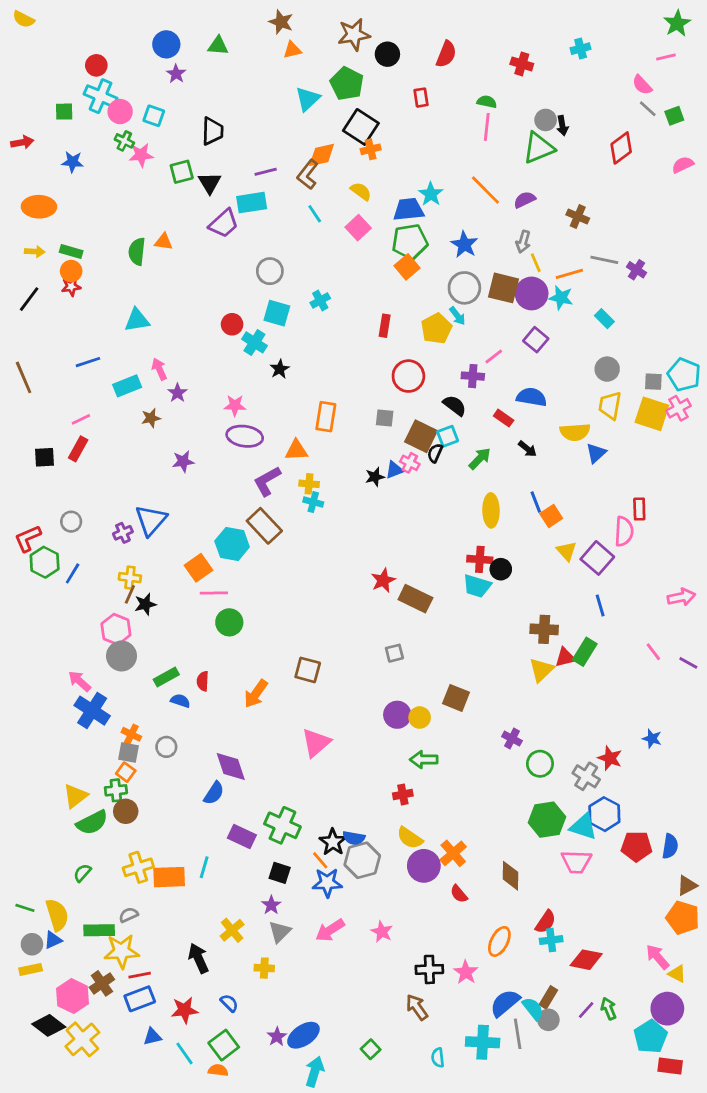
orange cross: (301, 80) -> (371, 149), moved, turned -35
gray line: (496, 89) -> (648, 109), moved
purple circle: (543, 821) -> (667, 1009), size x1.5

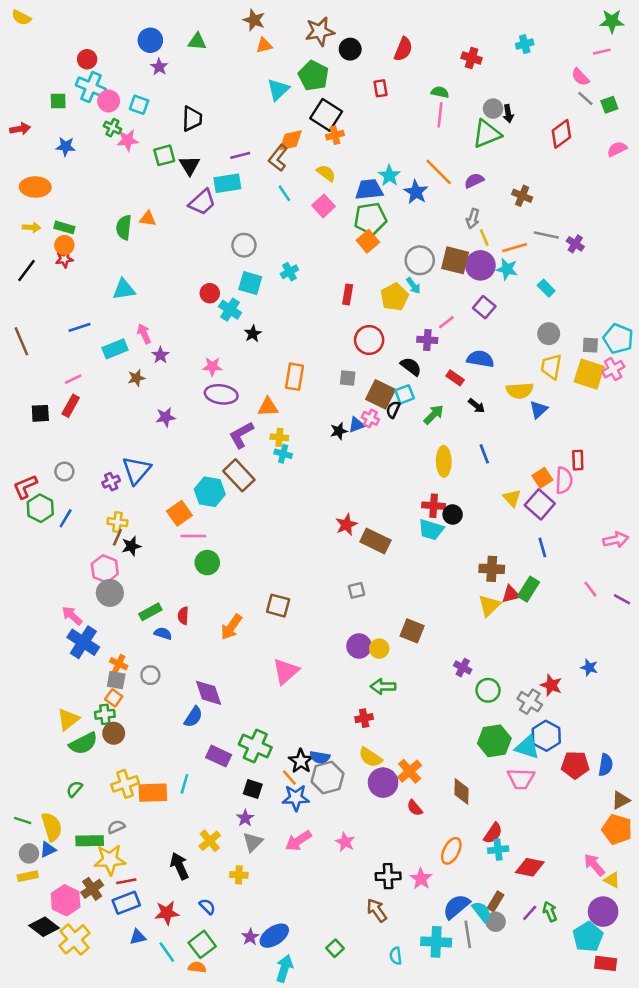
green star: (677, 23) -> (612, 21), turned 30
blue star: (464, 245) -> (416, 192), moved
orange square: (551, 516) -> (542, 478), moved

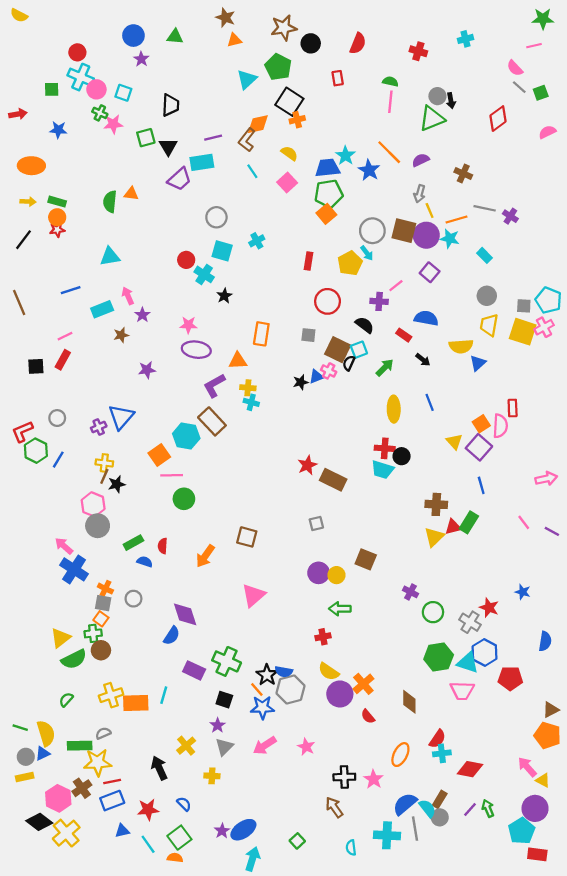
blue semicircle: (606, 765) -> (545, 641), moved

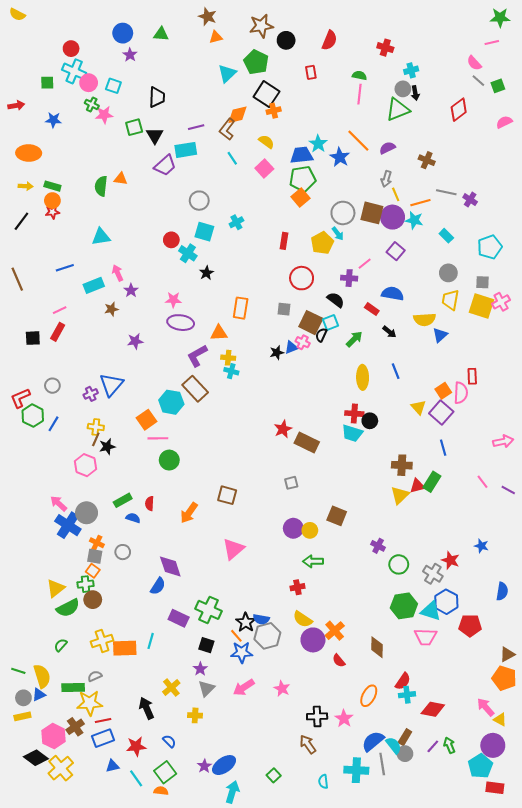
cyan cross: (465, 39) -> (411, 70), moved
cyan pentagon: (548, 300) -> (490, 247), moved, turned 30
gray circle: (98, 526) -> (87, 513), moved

- Brief
In the records above, find the line that contains "blue star: (464, 245) -> (416, 192), moved". Retype it and every line after it, exactly, leaving out all pictures.

- Output of the task
blue star: (464, 245) -> (416, 192), moved
orange square: (551, 516) -> (542, 478), moved

blue semicircle: (606, 765) -> (545, 641), moved

cyan cross: (465, 39) -> (411, 70), moved
cyan pentagon: (548, 300) -> (490, 247), moved, turned 30
gray circle: (98, 526) -> (87, 513), moved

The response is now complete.